Data supplied:

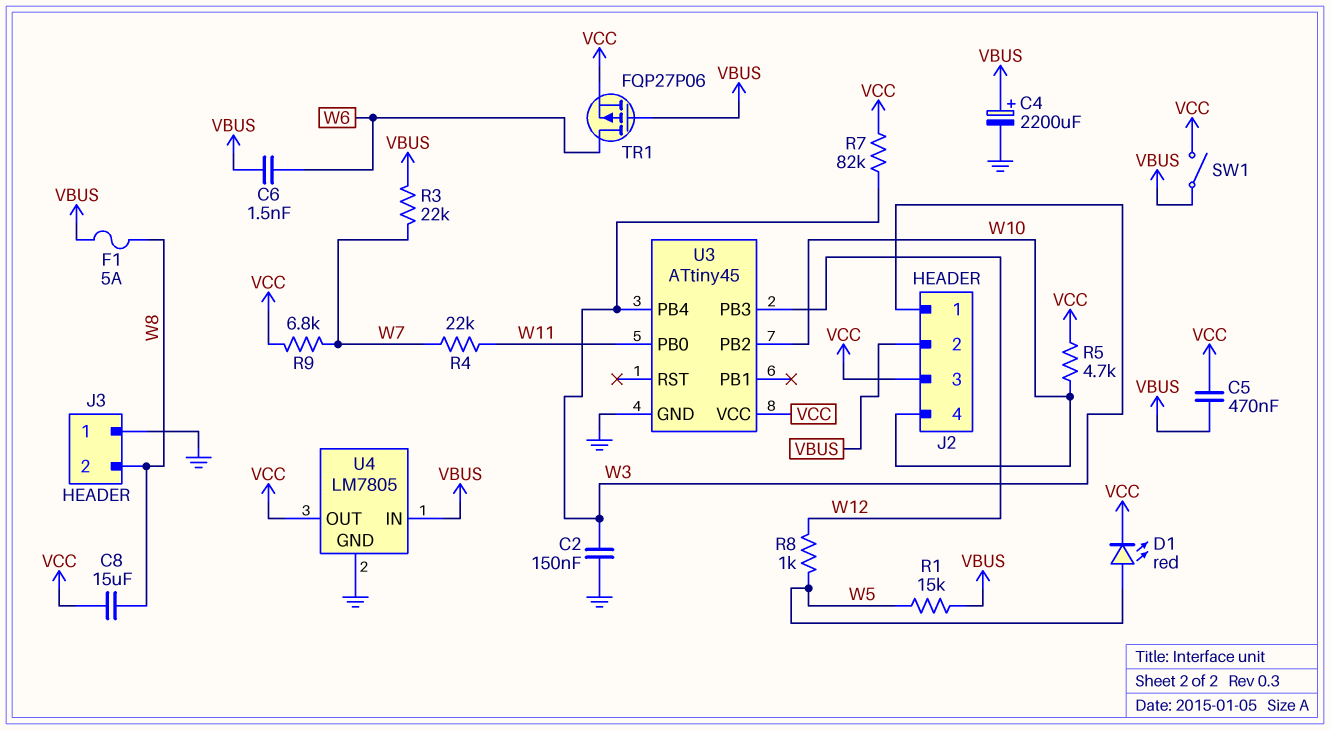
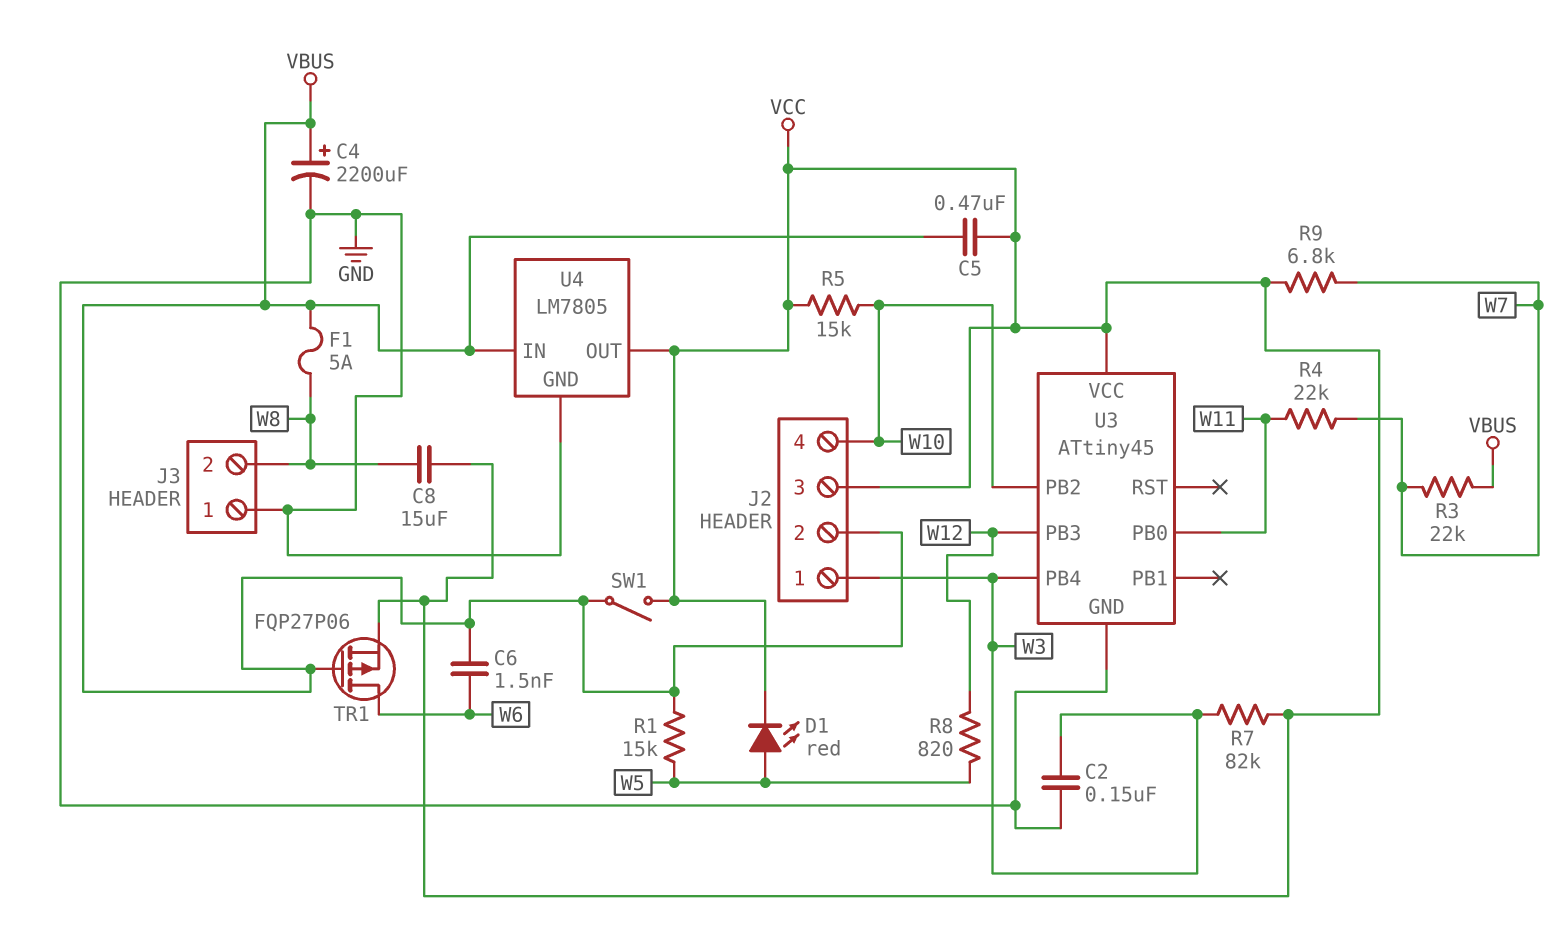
R5: 4.7k (VCC, W10) -> 15k (VCC, W10)
R8: 1k (W5, W12) -> 820 (W5, W12)

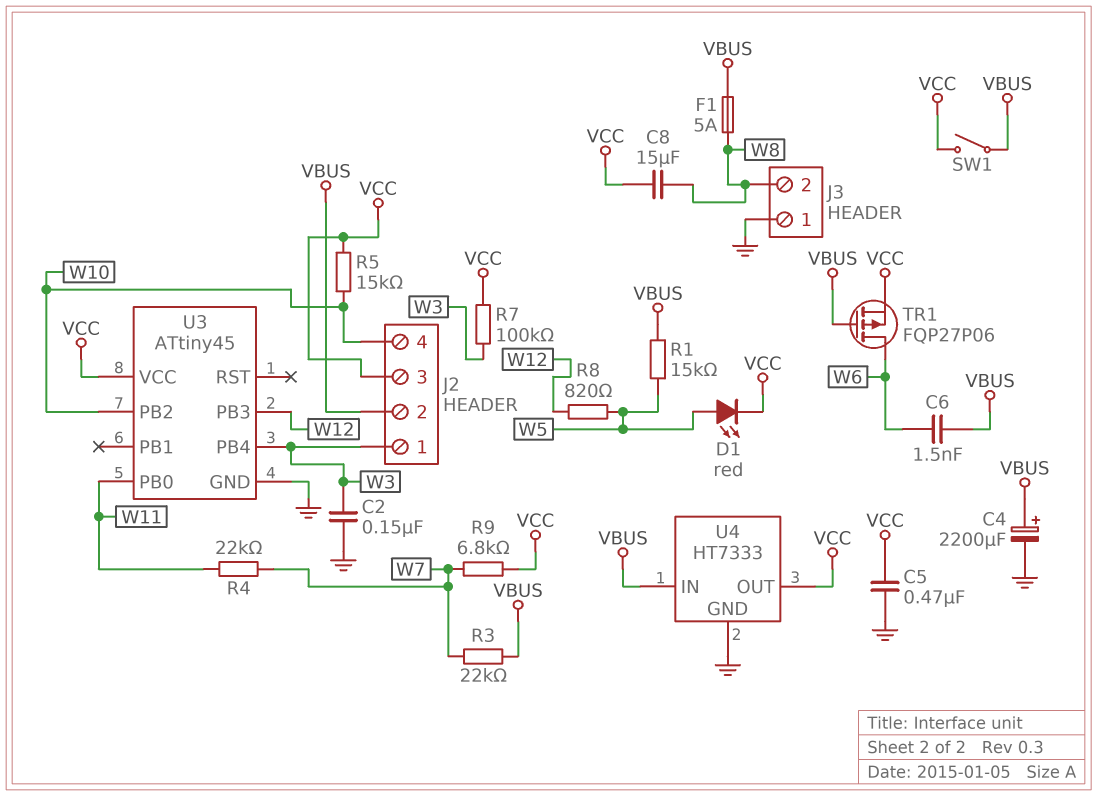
C5: 470nF (VBUS, VCC) -> 470nF (GND, VCC)
R7: 82k (VCC, W3) -> 100k (VCC, W3)
U4: LM7805 -> HT7333

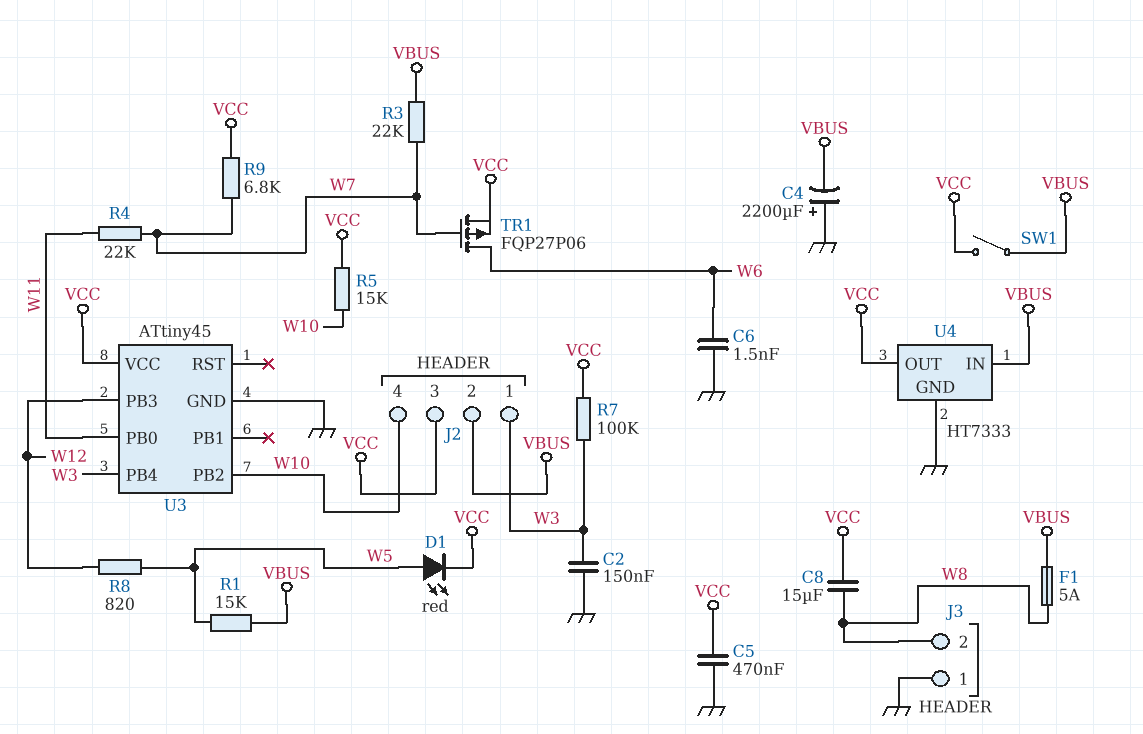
C4: 2200uF (plus VBUS, minus GND) -> 2200uF (plus GND, minus VBUS)
C6: 1.5nF (VBUS, W6) -> 1.5nF (GND, W6)
TR1: PMOS FQP27P06 (G VBUS, D W6, S VCC) -> PMOS FQP27P06 (G W7, D W6, S VCC)

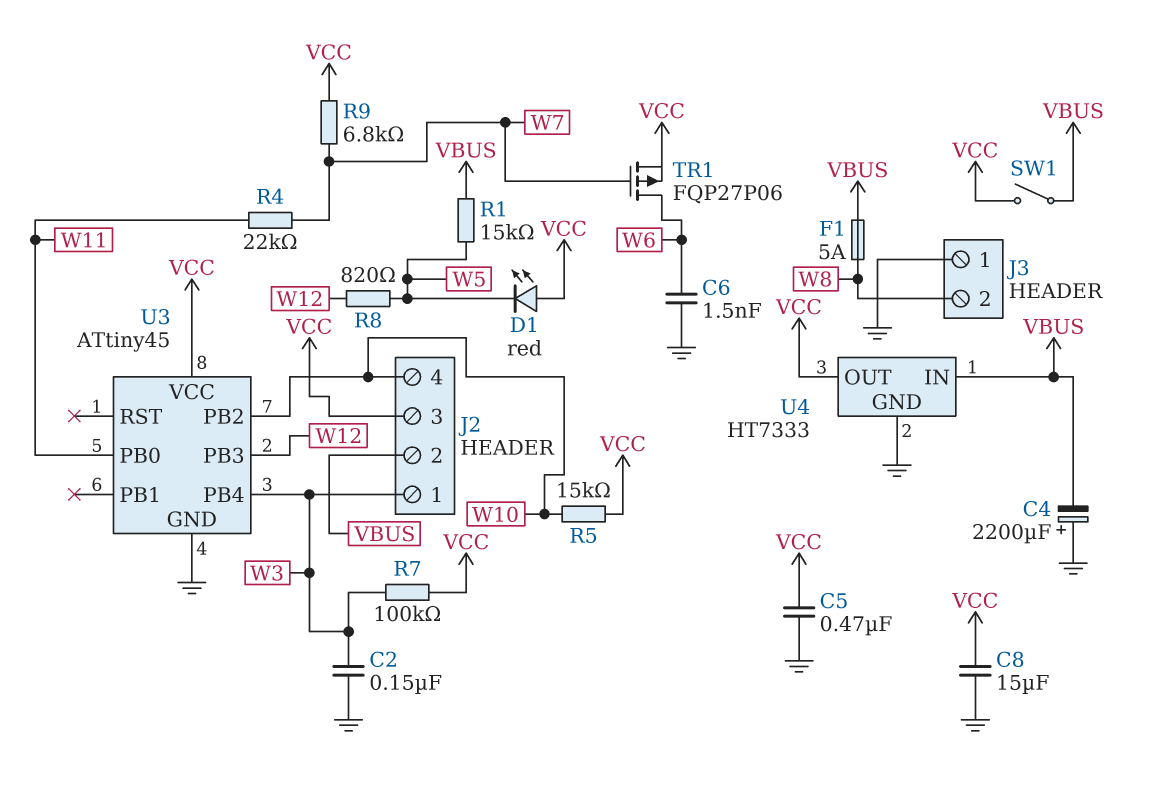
C8: 15uF (VCC, W8) -> 15uF (GND, VCC)
D1: LED red (A W5, K VCC) -> LED red (A VCC, K W5)
R3: 22k (VBUS, W7) -> none

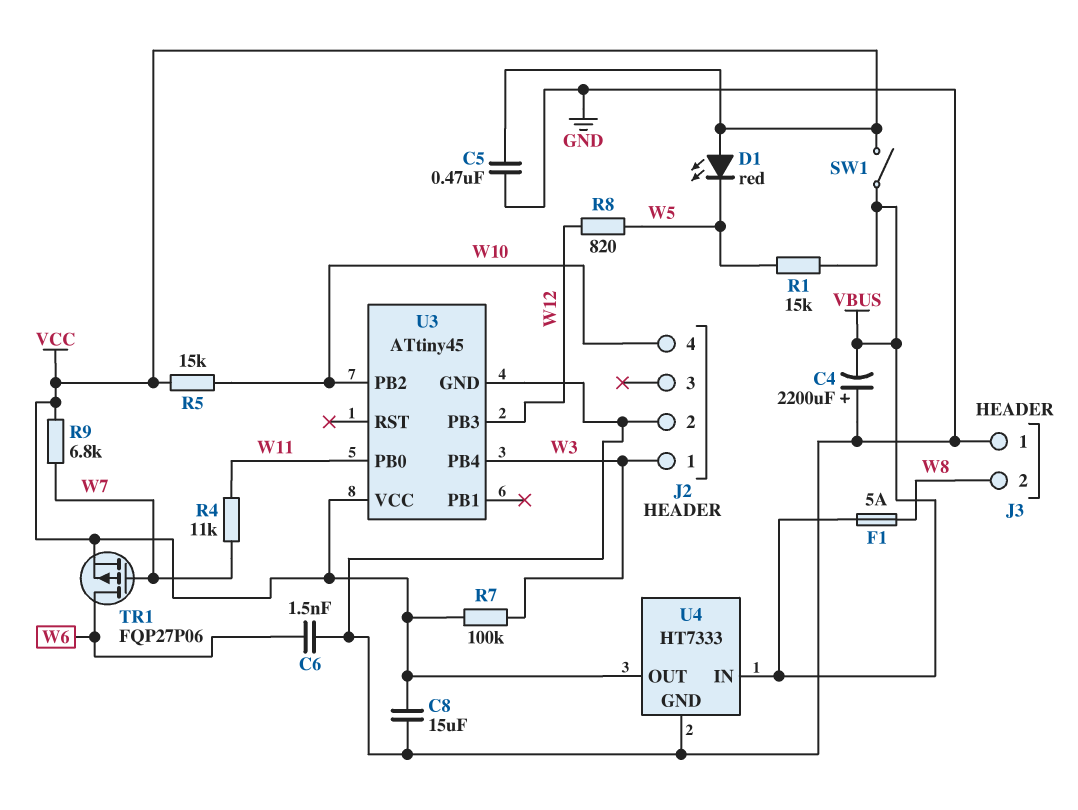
C2: 150nF (GND, W3) -> none
J2 pin 2: VBUS -> GND
J2 pin 3: VCC -> none
R4: 22k (W7, W11) -> 11k (W7, W11)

Exercise brief: Without including any pictures, return every line of the records exactly.

Written answer:
R5: 4.7k (VCC, W10) -> 15k (VCC, W10)
R8: 1k (W5, W12) -> 820 (W5, W12)

C5: 470nF (VBUS, VCC) -> 470nF (GND, VCC)
R7: 82k (VCC, W3) -> 100k (VCC, W3)
U4: LM7805 -> HT7333

C4: 2200uF (plus VBUS, minus GND) -> 2200uF (plus GND, minus VBUS)
C6: 1.5nF (VBUS, W6) -> 1.5nF (GND, W6)
TR1: PMOS FQP27P06 (G VBUS, D W6, S VCC) -> PMOS FQP27P06 (G W7, D W6, S VCC)

C8: 15uF (VCC, W8) -> 15uF (GND, VCC)
D1: LED red (A W5, K VCC) -> LED red (A VCC, K W5)
R3: 22k (VBUS, W7) -> none

C2: 150nF (GND, W3) -> none
J2 pin 2: VBUS -> GND
J2 pin 3: VCC -> none
R4: 22k (W7, W11) -> 11k (W7, W11)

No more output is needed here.